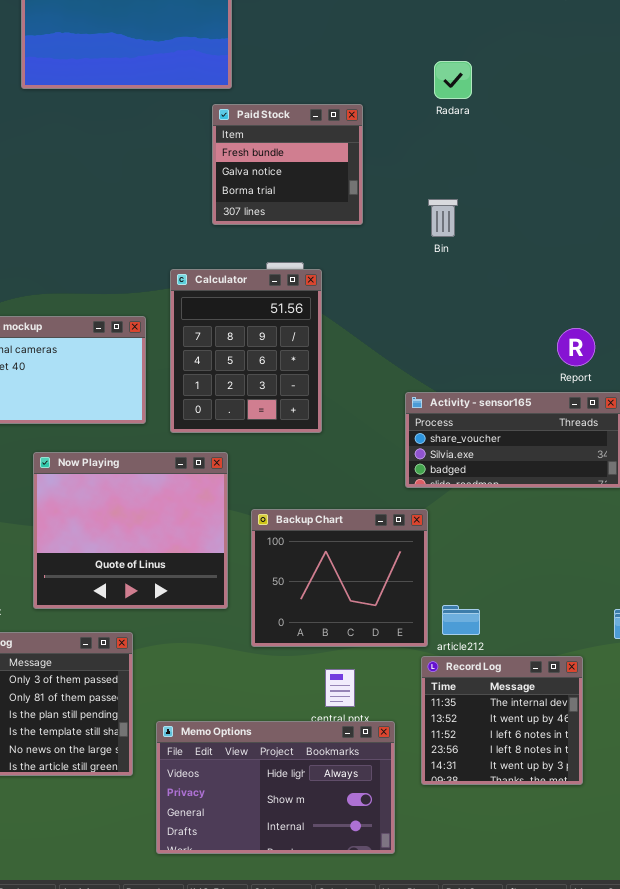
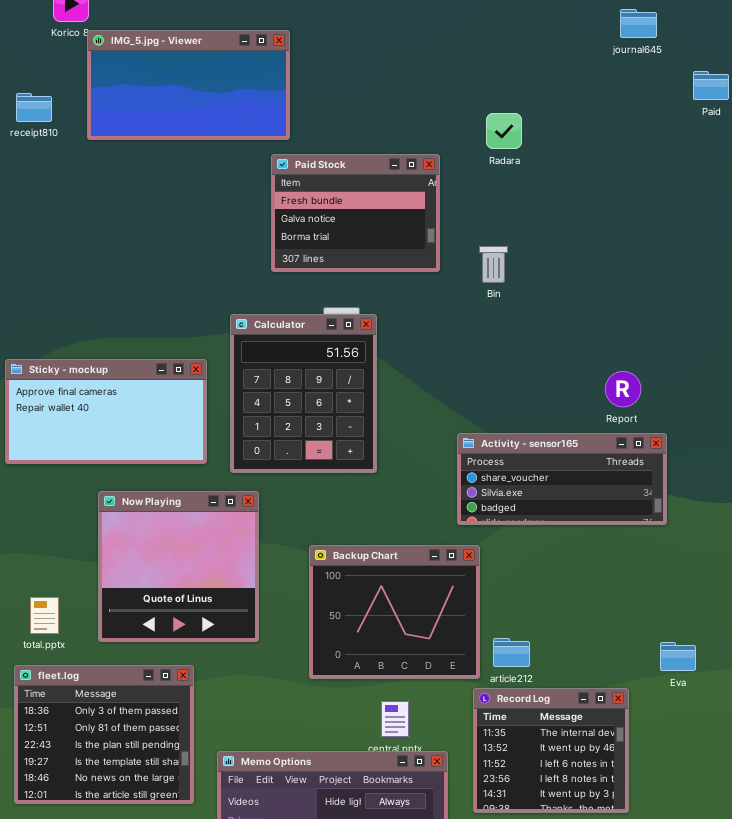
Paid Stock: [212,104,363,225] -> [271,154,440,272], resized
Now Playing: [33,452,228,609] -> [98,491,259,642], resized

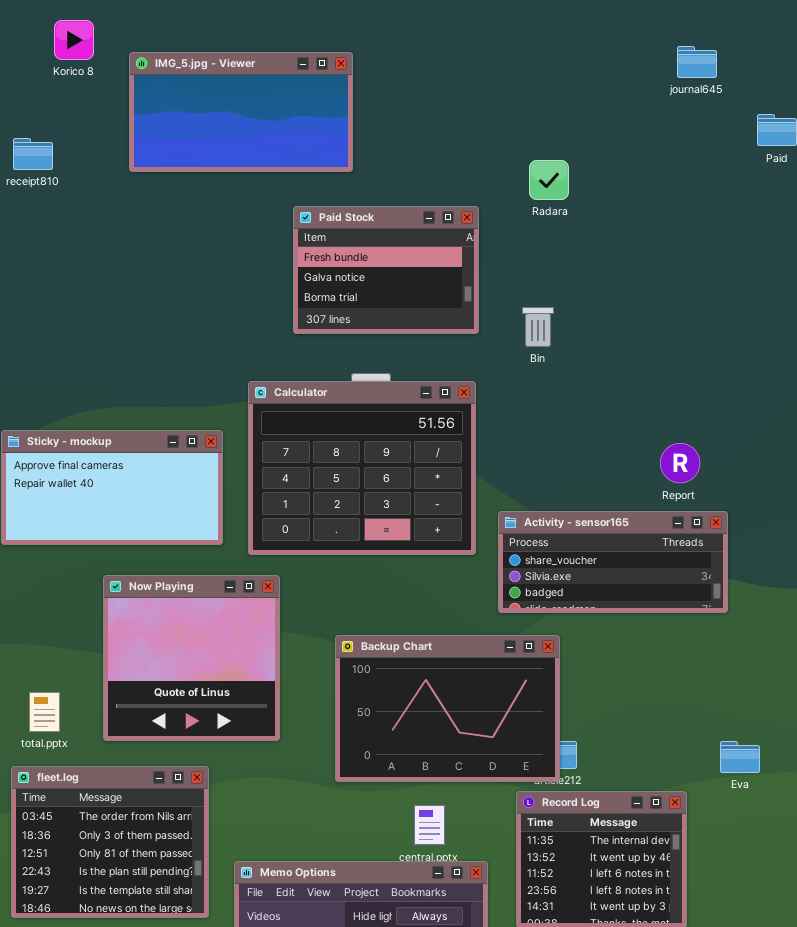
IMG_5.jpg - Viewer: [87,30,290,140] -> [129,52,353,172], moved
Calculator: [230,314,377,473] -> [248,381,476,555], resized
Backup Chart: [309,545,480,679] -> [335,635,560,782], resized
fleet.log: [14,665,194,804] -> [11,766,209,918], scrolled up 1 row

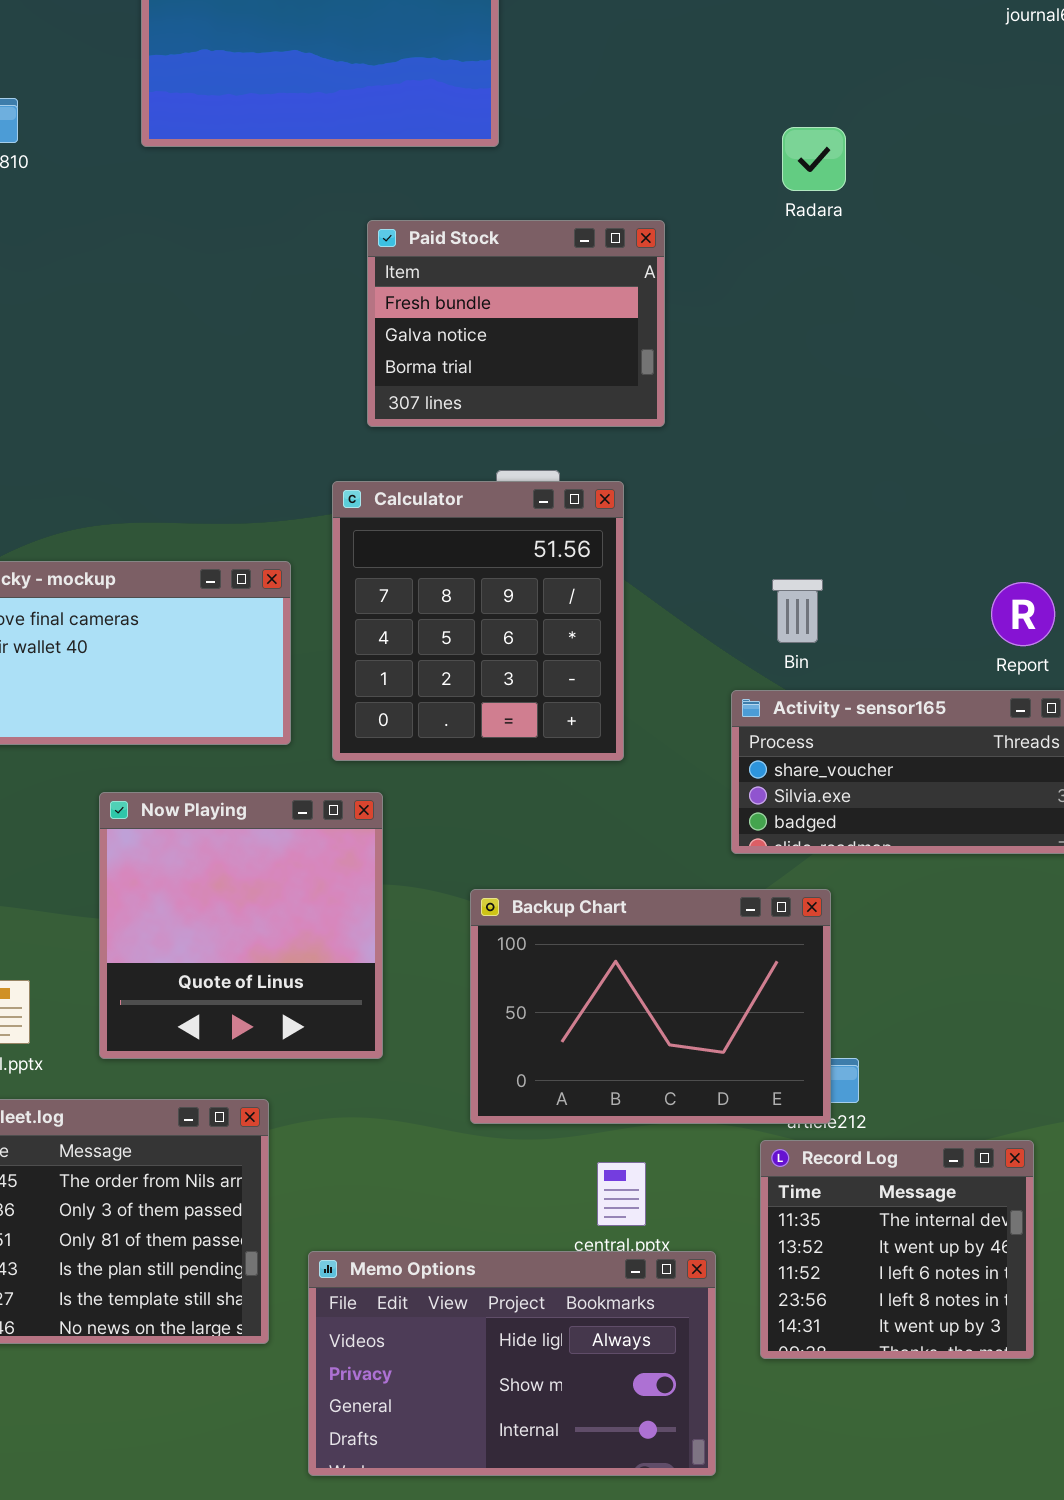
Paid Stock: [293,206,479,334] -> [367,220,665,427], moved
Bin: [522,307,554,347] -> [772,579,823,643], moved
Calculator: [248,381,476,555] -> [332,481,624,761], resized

- - - -

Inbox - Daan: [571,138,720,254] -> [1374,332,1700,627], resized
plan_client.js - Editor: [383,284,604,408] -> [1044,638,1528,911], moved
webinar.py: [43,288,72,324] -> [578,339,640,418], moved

- - - -

» WHAT IS REQUIRED: From the records above, repeat exactly the lines from the one with "plan_client.js - Editor: [383,284,604,408]" through the one with "webinar.py: [43,288,72,324] ->", both included.

» SOLUTION FOR THIS EXERCISE:
plan_client.js - Editor: [383,284,604,408] -> [1044,638,1528,911], moved
webinar.py: [43,288,72,324] -> [578,339,640,418], moved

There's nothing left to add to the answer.